#### Assigned task:
Set down all of the data again, character for character.

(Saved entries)
☆ ☆ ☆ ☆ ☆

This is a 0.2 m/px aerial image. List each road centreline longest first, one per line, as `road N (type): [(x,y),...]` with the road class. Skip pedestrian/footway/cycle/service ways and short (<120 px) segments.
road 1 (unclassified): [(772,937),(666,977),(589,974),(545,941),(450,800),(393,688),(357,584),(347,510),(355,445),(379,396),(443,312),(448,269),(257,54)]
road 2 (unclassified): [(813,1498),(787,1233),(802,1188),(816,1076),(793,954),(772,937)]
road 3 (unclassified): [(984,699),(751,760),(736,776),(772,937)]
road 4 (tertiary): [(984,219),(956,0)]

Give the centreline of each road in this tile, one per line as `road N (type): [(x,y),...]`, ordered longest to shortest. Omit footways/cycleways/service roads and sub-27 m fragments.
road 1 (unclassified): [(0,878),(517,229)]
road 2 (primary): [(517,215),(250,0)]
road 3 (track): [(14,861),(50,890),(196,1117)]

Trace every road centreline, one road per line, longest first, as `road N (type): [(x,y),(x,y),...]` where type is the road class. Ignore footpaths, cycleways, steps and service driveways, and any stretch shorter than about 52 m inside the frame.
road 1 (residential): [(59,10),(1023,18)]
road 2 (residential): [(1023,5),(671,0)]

☆ ☆ ☆ ☆ ☆

#### Answer area:
This is a 0.2 m/px aerial image. List each road centreline longest first, one per line, as `road N (type): [(x,y),...]` with the road class. Skip pedestrian/footway/cycle/service ways and short (<120 px) segments.
road 1 (unclassified): [(772,937),(666,977),(589,974),(545,941),(450,800),(393,688),(357,584),(347,510),(355,445),(379,396),(443,312),(448,269),(257,54)]
road 2 (unclassified): [(813,1498),(787,1233),(802,1188),(816,1076),(793,954),(772,937)]
road 3 (unclassified): [(984,699),(751,760),(736,776),(772,937)]
road 4 (tertiary): [(984,219),(956,0)]

Give the centreline of each road in this tile, one per line as `road N (type): [(x,y),...]`, ordered longest to shortest. Omit footways/cycleways/service roads and sub-27 m fragments.
road 1 (unclassified): [(0,878),(517,229)]
road 2 (primary): [(517,215),(250,0)]
road 3 (track): [(14,861),(50,890),(196,1117)]

Trace every road centreline, one road per line, longest first, as `road N (type): [(x,y),(x,y),...]` where type is the road class. Ignore footpaths, cycleways, steps and service driveways, and any stretch shorter than about 52 m inside the frame.
road 1 (residential): [(59,10),(1023,18)]
road 2 (residential): [(1023,5),(671,0)]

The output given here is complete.